Copy all the records word for word, apart from any pictures.

***

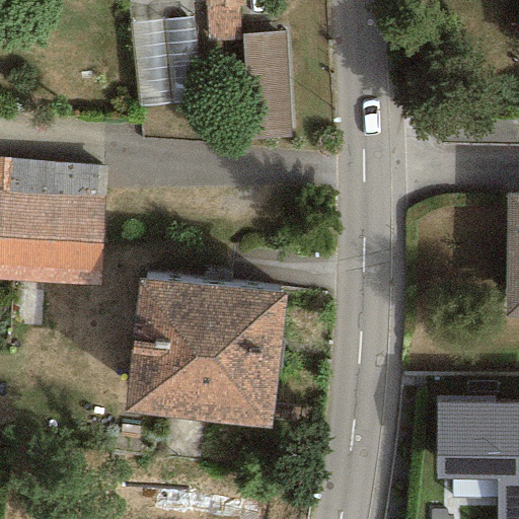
[(209,0),(211,27),(239,26),(237,0),(209,0)]
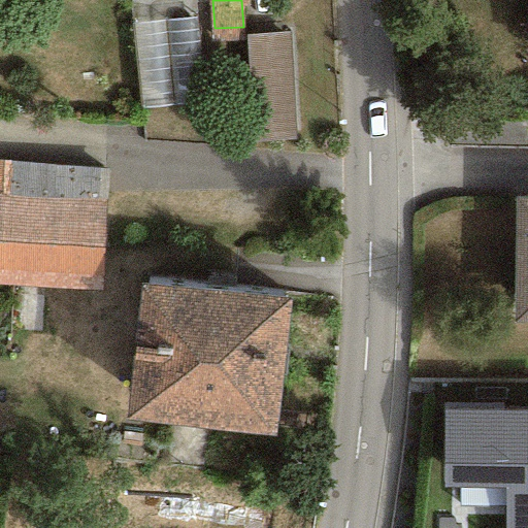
[(300,128),(296,22),(251,23),(255,129),(300,128)]
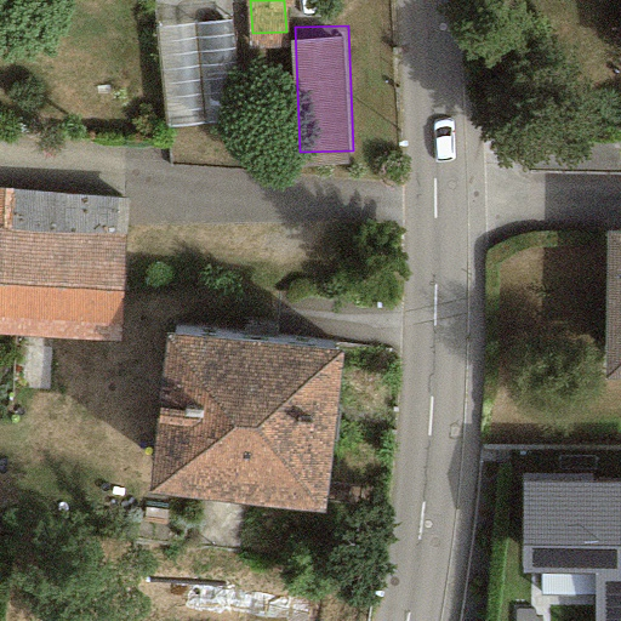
[(125,197),(0,189),(0,337),(119,342),(125,197)]
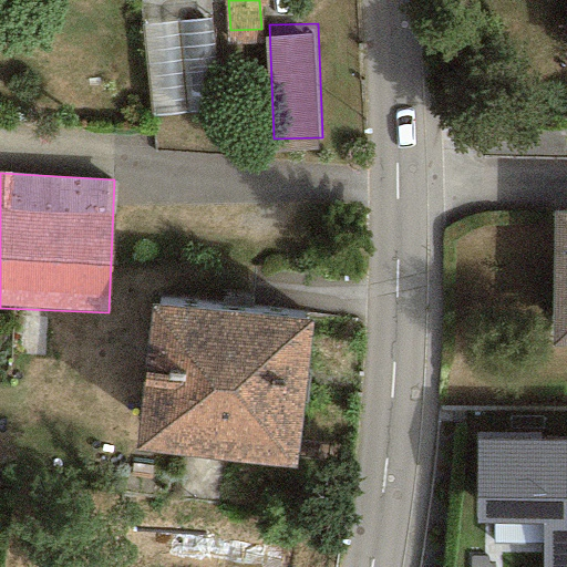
[(566,212),(555,212),(553,350),(566,350),(566,212)]
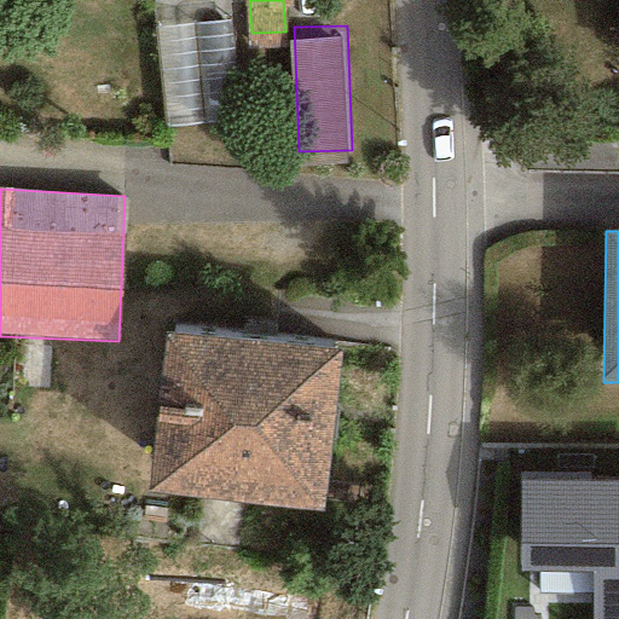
[(340,354),(163,334),(145,493),(322,514),(340,354)]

***

Solution for this exercise »
[(209,0),(211,27),(239,26),(237,0),(209,0)]
[(300,128),(296,22),(251,23),(255,129),(300,128)]
[(125,197),(0,189),(0,337),(119,342),(125,197)]
[(566,212),(555,212),(553,350),(566,350),(566,212)]
[(340,354),(163,334),(145,493),(322,514),(340,354)]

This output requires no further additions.